*Input data:*
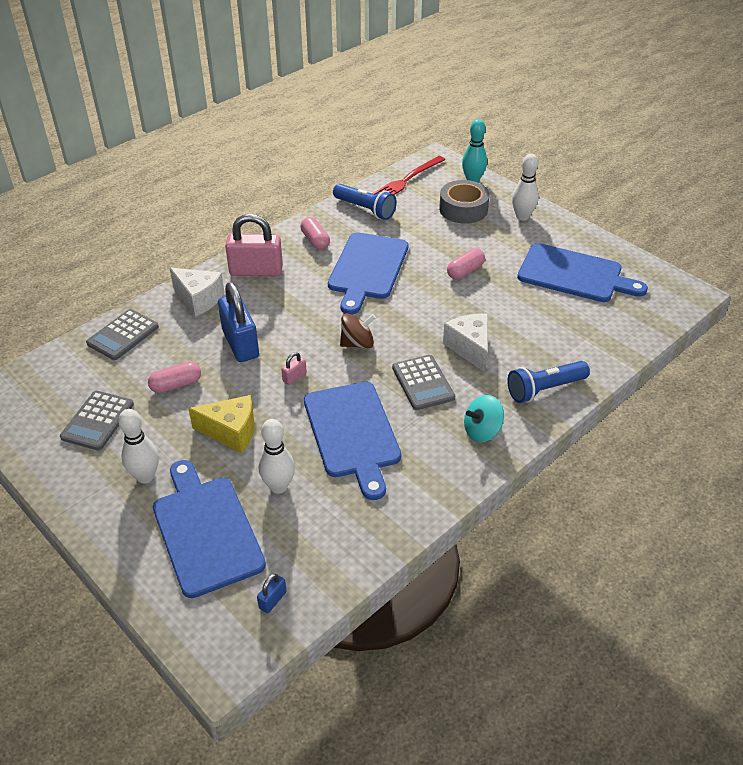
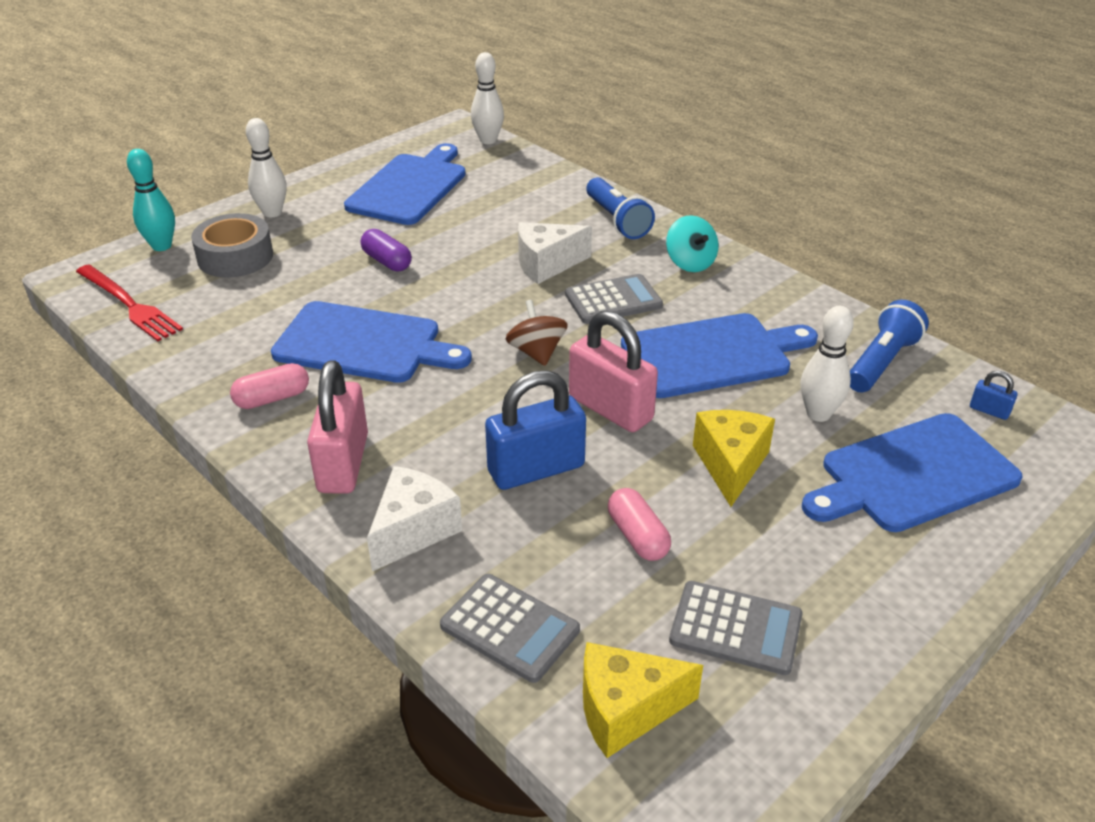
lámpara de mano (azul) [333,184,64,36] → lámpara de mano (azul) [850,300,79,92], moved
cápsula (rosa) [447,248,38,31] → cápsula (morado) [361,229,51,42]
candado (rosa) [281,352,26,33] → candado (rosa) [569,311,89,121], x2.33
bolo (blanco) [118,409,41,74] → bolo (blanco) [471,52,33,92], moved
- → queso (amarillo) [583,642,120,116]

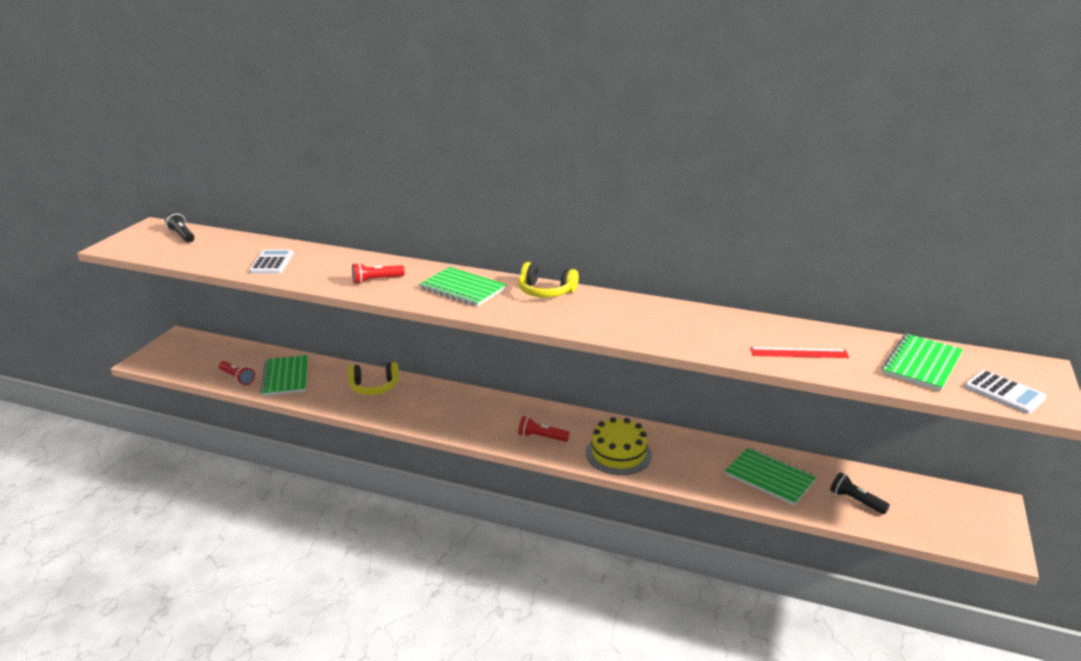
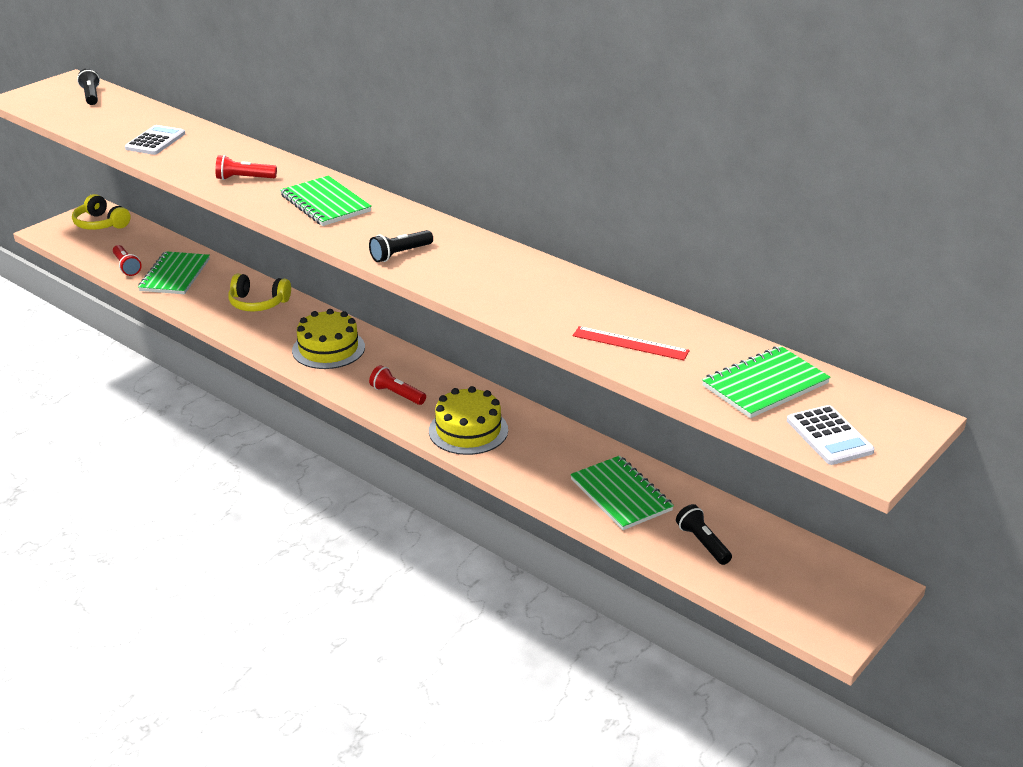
auriculares (amarillo) [519,262,60,36] → auriculares (amarillo) [72,194,59,36], moved
- → lámpara de mano (negro) [369,230,64,32]
- → tarta (amarillo) [292,309,73,60]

*Problem requirements:* Give back each line above exactly, with pictures dropped.

*Result of this exercise:*
lámpara de mano (azul) [333,184,64,36] → lámpara de mano (azul) [850,300,79,92], moved
cápsula (rosa) [447,248,38,31] → cápsula (morado) [361,229,51,42]
candado (rosa) [281,352,26,33] → candado (rosa) [569,311,89,121], x2.33
bolo (blanco) [118,409,41,74] → bolo (blanco) [471,52,33,92], moved
- → queso (amarillo) [583,642,120,116]

auriculares (amarillo) [519,262,60,36] → auriculares (amarillo) [72,194,59,36], moved
- → lámpara de mano (negro) [369,230,64,32]
- → tarta (amarillo) [292,309,73,60]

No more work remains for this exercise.